EXERCISE: For the listing below, return the line containing "black cone F5 level 1 -> blue cone F5 level 1", the line containing "green brick H3:H4", and all lines in between, exactly as written and nothing else.

MATERIAL FOR THIS TASK:

[Start of section]

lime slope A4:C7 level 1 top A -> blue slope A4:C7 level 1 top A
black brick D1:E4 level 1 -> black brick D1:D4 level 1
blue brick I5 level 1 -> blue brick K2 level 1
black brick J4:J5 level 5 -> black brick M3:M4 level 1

[End of section]
[Start of section]

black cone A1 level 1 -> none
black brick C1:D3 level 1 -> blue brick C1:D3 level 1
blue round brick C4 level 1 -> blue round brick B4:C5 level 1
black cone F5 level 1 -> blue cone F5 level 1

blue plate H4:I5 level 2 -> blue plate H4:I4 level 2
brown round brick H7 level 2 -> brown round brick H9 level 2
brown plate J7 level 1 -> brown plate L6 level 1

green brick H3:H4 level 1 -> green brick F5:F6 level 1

[End of section]
[Start of section]

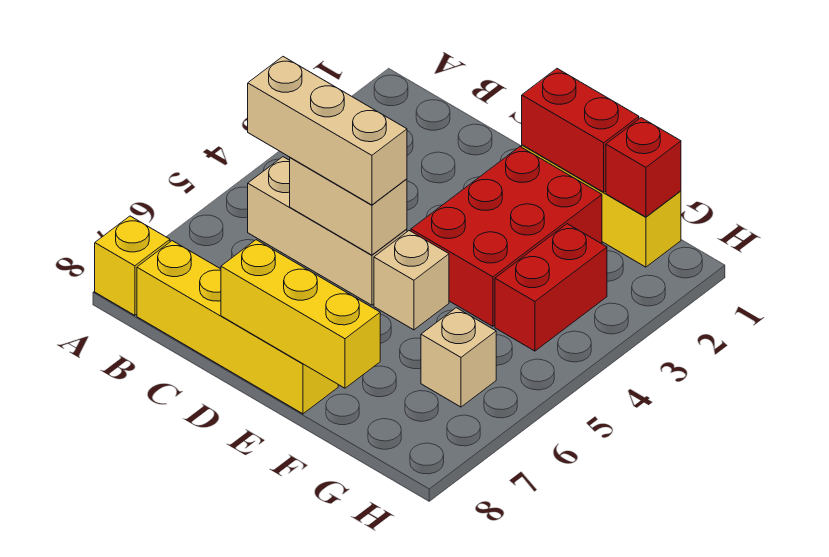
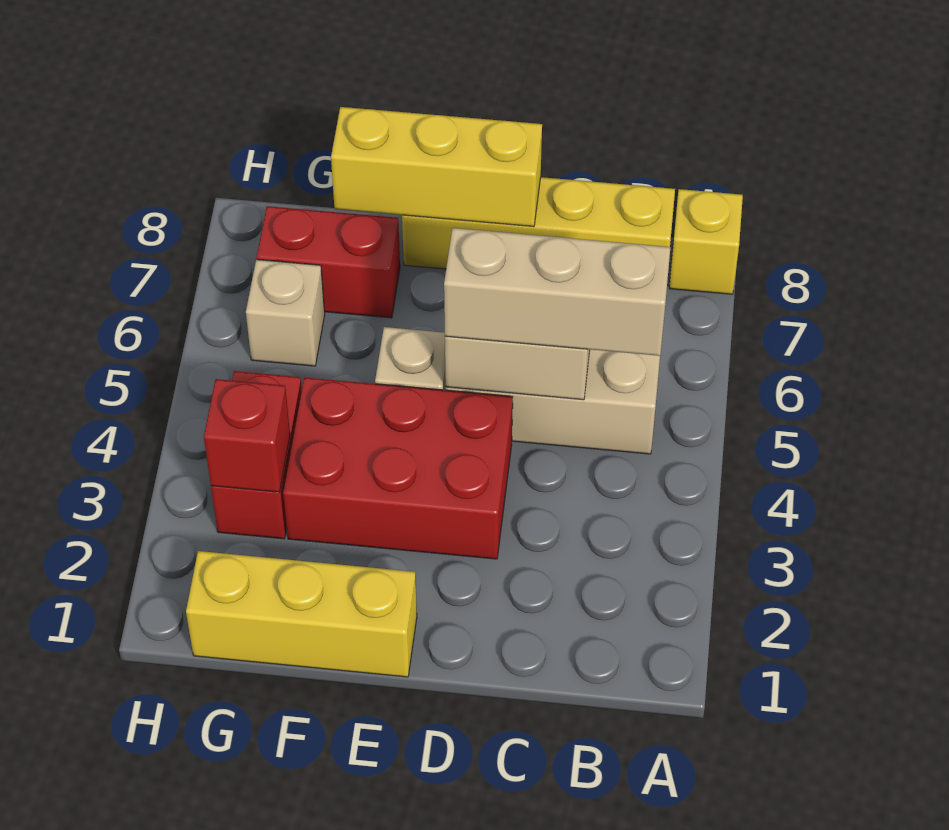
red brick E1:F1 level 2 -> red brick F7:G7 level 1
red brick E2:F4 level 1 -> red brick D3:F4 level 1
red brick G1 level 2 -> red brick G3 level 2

[End of section]

TASK RESPONSE:
black cone F5 level 1 -> blue cone F5 level 1

blue plate H4:I5 level 2 -> blue plate H4:I4 level 2
brown round brick H7 level 2 -> brown round brick H9 level 2
brown plate J7 level 1 -> brown plate L6 level 1

green brick H3:H4 level 1 -> green brick F5:F6 level 1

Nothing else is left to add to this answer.